◆ **DATA PROVIDED**
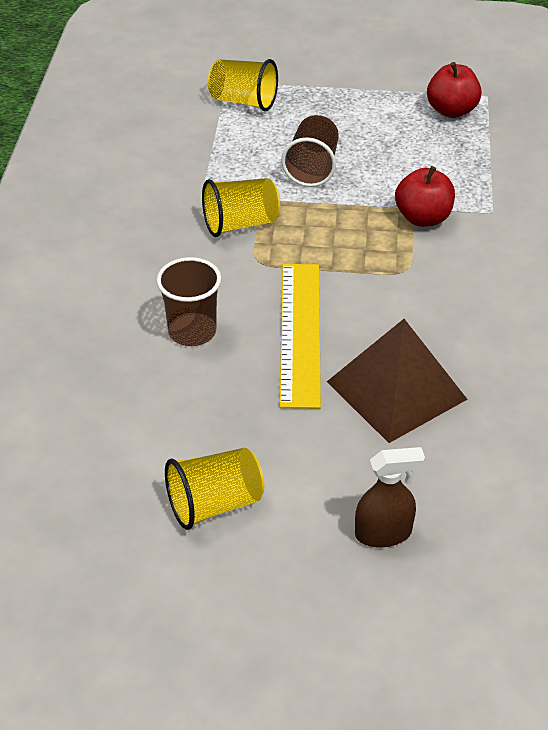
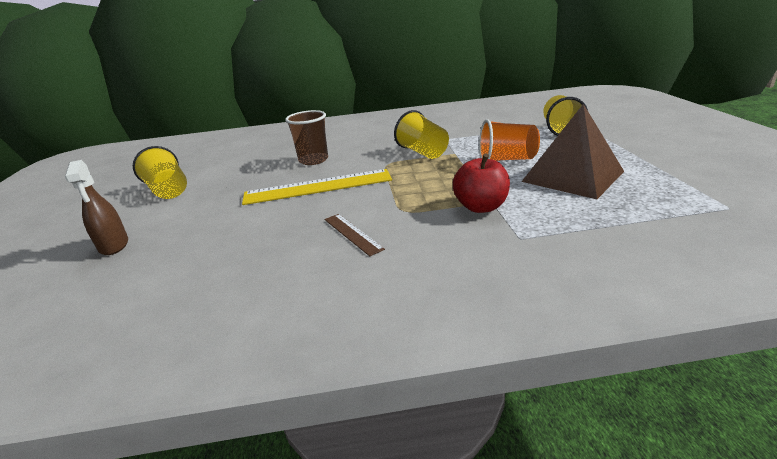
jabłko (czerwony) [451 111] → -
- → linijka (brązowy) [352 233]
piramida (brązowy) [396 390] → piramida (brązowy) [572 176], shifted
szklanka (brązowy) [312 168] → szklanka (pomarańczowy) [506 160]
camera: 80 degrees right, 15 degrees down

◆ **EXERCISE OBJECTIVE**
Find each line of the data above that holds the word "brązowy", then copy it.

◆ **ANSWER TO THE PROBLEM**
- → linijka (brązowy) [352 233]
piramida (brązowy) [396 390] → piramida (brązowy) [572 176], shifted
szklanka (brązowy) [312 168] → szklanka (pomarańczowy) [506 160]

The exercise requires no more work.